(Data items)
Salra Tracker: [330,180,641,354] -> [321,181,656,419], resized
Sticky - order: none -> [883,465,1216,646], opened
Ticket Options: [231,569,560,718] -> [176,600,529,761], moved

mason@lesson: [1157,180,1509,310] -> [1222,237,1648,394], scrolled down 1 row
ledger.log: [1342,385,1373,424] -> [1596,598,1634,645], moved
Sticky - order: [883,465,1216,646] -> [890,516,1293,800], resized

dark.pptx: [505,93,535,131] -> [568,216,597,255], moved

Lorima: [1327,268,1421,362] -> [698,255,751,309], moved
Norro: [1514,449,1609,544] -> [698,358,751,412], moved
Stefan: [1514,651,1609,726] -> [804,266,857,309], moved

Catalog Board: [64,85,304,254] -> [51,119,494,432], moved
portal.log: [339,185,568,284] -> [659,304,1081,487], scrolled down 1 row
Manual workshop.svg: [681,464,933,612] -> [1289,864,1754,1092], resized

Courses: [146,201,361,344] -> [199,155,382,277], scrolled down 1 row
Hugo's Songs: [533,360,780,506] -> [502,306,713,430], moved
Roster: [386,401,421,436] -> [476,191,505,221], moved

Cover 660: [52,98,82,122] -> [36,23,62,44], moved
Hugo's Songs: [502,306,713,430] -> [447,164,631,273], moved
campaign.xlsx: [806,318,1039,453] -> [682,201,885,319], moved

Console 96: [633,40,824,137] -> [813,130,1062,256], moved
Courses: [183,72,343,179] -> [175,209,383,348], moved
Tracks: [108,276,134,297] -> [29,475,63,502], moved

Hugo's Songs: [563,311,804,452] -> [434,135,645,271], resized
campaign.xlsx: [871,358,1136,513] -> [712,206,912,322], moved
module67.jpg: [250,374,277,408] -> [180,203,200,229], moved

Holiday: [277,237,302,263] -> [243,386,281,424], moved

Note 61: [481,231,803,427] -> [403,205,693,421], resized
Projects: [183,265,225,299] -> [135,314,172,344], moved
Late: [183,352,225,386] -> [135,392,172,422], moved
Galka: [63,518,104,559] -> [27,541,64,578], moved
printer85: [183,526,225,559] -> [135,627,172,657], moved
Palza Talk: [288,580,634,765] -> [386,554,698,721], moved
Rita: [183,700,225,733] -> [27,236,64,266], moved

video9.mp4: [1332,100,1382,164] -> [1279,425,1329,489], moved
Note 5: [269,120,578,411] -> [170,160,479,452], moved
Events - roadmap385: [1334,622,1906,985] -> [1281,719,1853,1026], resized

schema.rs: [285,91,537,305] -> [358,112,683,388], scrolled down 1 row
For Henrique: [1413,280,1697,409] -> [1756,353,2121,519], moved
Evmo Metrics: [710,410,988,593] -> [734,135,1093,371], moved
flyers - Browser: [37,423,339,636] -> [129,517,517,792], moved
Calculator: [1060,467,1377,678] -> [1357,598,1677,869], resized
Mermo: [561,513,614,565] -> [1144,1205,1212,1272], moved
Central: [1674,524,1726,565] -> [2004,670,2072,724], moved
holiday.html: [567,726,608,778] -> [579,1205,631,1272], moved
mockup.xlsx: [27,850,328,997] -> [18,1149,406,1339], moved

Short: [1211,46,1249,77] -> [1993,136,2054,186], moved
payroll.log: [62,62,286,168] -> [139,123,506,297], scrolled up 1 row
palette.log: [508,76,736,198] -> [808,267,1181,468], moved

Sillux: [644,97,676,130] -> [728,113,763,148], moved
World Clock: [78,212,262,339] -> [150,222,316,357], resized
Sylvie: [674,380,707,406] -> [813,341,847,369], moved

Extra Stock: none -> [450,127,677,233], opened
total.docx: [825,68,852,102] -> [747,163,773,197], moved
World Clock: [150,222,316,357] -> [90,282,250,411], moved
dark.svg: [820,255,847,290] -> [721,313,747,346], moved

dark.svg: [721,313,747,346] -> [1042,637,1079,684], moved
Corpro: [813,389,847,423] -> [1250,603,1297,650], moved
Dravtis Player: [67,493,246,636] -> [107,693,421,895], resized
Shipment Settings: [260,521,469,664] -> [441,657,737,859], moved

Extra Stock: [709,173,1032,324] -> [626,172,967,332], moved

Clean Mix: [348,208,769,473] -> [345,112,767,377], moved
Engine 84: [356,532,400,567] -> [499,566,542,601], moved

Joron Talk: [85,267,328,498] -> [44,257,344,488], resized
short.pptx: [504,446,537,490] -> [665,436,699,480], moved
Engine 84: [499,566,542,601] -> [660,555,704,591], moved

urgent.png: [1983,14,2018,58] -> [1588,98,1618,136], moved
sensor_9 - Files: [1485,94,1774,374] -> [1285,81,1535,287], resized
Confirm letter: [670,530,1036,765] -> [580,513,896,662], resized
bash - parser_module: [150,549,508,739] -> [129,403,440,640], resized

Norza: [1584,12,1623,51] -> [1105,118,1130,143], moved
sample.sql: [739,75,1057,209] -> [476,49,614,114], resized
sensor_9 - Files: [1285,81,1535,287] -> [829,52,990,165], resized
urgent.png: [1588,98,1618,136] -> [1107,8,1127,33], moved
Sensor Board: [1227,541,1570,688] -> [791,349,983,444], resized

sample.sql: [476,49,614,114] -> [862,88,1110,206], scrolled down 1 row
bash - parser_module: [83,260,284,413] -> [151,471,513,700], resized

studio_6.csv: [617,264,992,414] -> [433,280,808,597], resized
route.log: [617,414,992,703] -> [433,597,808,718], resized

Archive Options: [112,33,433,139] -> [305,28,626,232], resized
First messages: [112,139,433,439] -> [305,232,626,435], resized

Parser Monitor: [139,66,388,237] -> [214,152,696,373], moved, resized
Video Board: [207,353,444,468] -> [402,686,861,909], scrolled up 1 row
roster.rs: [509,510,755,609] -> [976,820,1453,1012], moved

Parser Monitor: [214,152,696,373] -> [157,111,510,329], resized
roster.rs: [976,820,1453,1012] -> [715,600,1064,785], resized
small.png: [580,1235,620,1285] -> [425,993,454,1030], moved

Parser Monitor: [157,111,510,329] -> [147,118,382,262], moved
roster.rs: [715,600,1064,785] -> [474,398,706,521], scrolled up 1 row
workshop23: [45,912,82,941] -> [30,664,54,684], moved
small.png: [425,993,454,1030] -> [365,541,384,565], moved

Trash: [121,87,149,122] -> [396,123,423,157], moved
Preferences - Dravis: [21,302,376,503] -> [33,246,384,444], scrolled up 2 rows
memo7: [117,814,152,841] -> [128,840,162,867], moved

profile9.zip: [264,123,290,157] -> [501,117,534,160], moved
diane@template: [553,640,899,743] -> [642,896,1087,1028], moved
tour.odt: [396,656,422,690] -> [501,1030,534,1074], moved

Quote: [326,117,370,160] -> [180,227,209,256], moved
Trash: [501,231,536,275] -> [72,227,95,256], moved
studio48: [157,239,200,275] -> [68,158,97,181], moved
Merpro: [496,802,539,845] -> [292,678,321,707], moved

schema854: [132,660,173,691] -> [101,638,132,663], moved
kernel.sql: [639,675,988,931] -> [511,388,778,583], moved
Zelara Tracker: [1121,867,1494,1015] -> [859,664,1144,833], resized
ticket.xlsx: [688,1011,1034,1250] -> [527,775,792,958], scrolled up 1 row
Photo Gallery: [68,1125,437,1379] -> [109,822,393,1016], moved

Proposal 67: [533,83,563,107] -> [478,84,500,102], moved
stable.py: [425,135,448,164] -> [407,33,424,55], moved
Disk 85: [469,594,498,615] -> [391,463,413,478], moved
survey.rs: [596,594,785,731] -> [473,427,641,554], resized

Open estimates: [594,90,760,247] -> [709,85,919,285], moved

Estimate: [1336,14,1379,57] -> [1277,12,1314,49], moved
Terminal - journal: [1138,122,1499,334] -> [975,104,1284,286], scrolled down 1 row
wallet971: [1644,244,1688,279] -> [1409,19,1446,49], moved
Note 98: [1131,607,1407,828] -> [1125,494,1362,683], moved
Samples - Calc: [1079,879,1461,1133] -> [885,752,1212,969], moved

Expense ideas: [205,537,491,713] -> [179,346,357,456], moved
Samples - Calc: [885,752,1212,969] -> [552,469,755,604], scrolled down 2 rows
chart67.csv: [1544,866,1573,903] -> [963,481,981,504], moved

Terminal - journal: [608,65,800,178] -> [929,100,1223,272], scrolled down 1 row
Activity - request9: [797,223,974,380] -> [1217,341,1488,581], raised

> [EXERCISE DIRECTIONS]
Among the entries above, the lines between the ones containing "memo7: [117,814,152,841] ->" and "tour.odt: [396,656,422,690] ->", inclusive, are to be transcribed exactly. No other line is to be given.

> [RESULT OF THIS EXERCISE]
memo7: [117,814,152,841] -> [128,840,162,867], moved

profile9.zip: [264,123,290,157] -> [501,117,534,160], moved
diane@template: [553,640,899,743] -> [642,896,1087,1028], moved
tour.odt: [396,656,422,690] -> [501,1030,534,1074], moved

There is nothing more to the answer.